> [Task prompt] Below this line is a set of entries; quote exactly the lines from the line that contains "brown line: (30, 30) -> (24, 54), moved" to the line that contains "cyan rectangle: (261, 174)", both lines included.

> [Data excerpts]
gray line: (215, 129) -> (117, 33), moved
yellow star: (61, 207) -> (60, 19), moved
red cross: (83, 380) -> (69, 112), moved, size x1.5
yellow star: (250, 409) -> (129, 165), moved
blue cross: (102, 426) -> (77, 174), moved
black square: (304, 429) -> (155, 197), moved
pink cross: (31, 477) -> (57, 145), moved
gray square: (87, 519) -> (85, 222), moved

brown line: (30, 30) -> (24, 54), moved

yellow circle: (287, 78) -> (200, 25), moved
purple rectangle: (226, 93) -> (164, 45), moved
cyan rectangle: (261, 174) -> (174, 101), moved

==

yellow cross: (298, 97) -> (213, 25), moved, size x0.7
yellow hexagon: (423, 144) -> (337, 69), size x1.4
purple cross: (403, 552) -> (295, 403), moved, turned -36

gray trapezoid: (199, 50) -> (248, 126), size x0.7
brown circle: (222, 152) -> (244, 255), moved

> [Task output]
brown line: (30, 30) -> (24, 54), moved

yellow circle: (287, 78) -> (200, 25), moved
purple rectangle: (226, 93) -> (164, 45), moved
cyan rectangle: (261, 174) -> (174, 101), moved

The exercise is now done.